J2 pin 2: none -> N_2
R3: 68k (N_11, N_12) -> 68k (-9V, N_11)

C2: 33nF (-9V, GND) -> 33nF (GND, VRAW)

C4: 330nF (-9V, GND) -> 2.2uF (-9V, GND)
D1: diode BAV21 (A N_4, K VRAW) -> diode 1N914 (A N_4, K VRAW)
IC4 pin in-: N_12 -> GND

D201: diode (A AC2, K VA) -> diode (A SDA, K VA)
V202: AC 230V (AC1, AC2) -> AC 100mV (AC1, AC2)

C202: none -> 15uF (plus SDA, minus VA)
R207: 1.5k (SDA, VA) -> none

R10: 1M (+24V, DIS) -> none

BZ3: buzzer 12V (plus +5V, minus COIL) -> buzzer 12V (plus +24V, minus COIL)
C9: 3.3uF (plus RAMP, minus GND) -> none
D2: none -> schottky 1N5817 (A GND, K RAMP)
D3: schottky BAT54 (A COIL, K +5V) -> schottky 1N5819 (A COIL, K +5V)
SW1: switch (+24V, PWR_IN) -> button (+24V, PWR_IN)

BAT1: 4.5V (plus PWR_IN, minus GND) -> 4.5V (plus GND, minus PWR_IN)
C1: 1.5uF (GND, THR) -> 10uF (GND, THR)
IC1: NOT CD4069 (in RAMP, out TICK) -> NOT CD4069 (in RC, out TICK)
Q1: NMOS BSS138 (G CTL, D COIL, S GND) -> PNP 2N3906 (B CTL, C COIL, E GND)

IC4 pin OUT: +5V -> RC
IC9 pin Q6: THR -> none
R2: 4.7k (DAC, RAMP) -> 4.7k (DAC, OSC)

• **Problem**: Each and every record above needs writing out exactly.

• **Answer for the task**:
J2 pin 2: none -> N_2
R3: 68k (N_11, N_12) -> 68k (-9V, N_11)

C2: 33nF (-9V, GND) -> 33nF (GND, VRAW)

C4: 330nF (-9V, GND) -> 2.2uF (-9V, GND)
D1: diode BAV21 (A N_4, K VRAW) -> diode 1N914 (A N_4, K VRAW)
IC4 pin in-: N_12 -> GND

D201: diode (A AC2, K VA) -> diode (A SDA, K VA)
V202: AC 230V (AC1, AC2) -> AC 100mV (AC1, AC2)

C202: none -> 15uF (plus SDA, minus VA)
R207: 1.5k (SDA, VA) -> none

R10: 1M (+24V, DIS) -> none

BZ3: buzzer 12V (plus +5V, minus COIL) -> buzzer 12V (plus +24V, minus COIL)
C9: 3.3uF (plus RAMP, minus GND) -> none
D2: none -> schottky 1N5817 (A GND, K RAMP)
D3: schottky BAT54 (A COIL, K +5V) -> schottky 1N5819 (A COIL, K +5V)
SW1: switch (+24V, PWR_IN) -> button (+24V, PWR_IN)

BAT1: 4.5V (plus PWR_IN, minus GND) -> 4.5V (plus GND, minus PWR_IN)
C1: 1.5uF (GND, THR) -> 10uF (GND, THR)
IC1: NOT CD4069 (in RAMP, out TICK) -> NOT CD4069 (in RC, out TICK)
Q1: NMOS BSS138 (G CTL, D COIL, S GND) -> PNP 2N3906 (B CTL, C COIL, E GND)

IC4 pin OUT: +5V -> RC
IC9 pin Q6: THR -> none
R2: 4.7k (DAC, RAMP) -> 4.7k (DAC, OSC)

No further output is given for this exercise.